BEGIN PROVIDED RECORDS
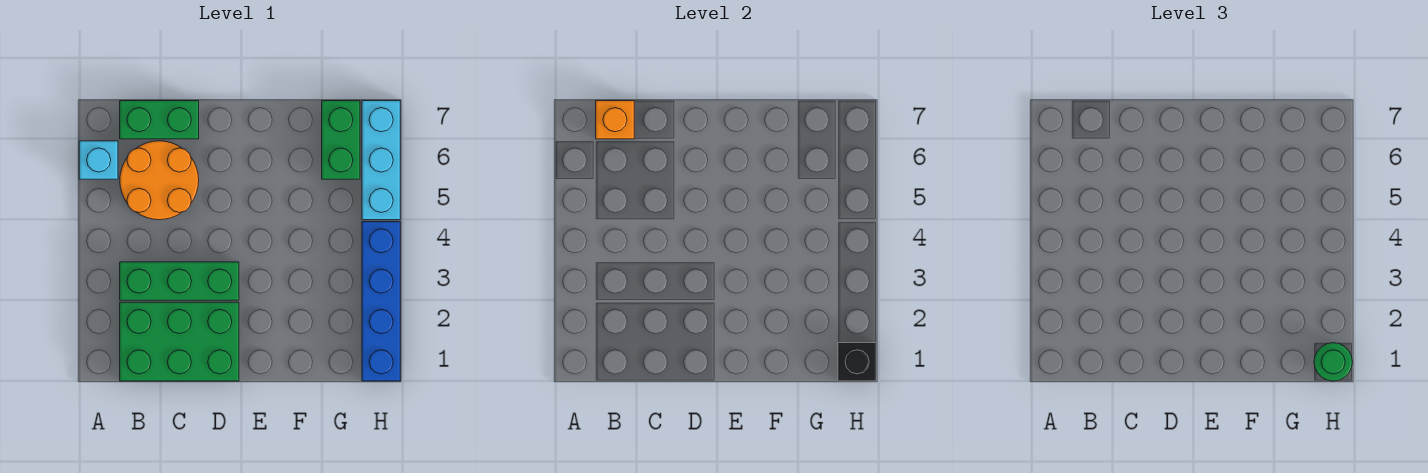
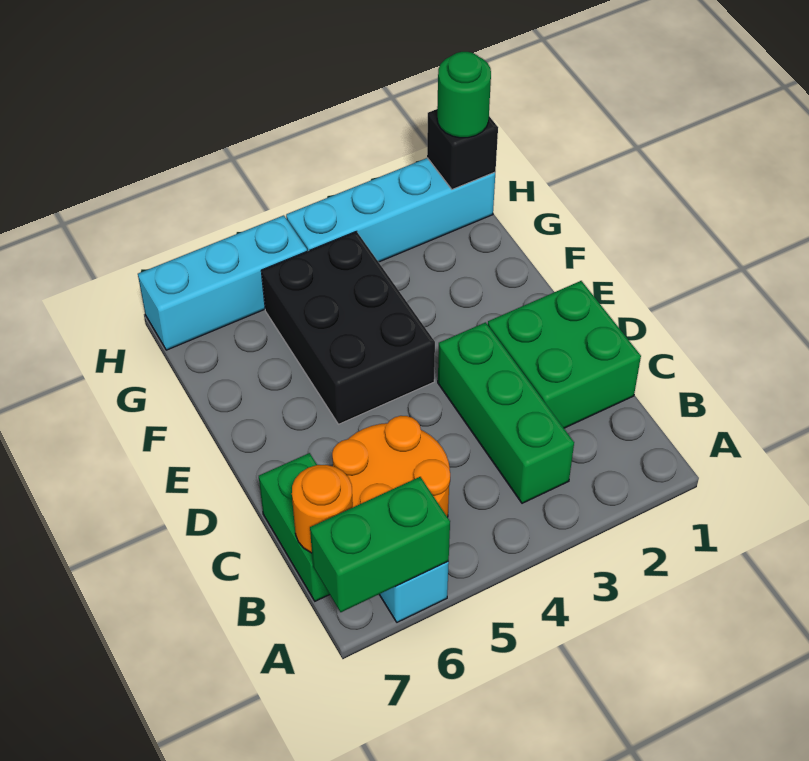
green brick B1:D2 level 1 -> green brick C1:D2 level 1
orange brick B7 level 2 -> orange round brick B7 level 2
none -> black brick E4:G5 level 1
green brick G6:G7 level 1 -> green brick A6:A7 level 2
blue brick H1:H4 level 1 -> cyan brick H1:H4 level 1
END PROVIDED RECORDS
▶ **TASK INSTRUCTIONS**:
Show the lines of the records above that mention "green".

▶ **ANSWER SPACE**:
green brick B1:D2 level 1 -> green brick C1:D2 level 1
green brick G6:G7 level 1 -> green brick A6:A7 level 2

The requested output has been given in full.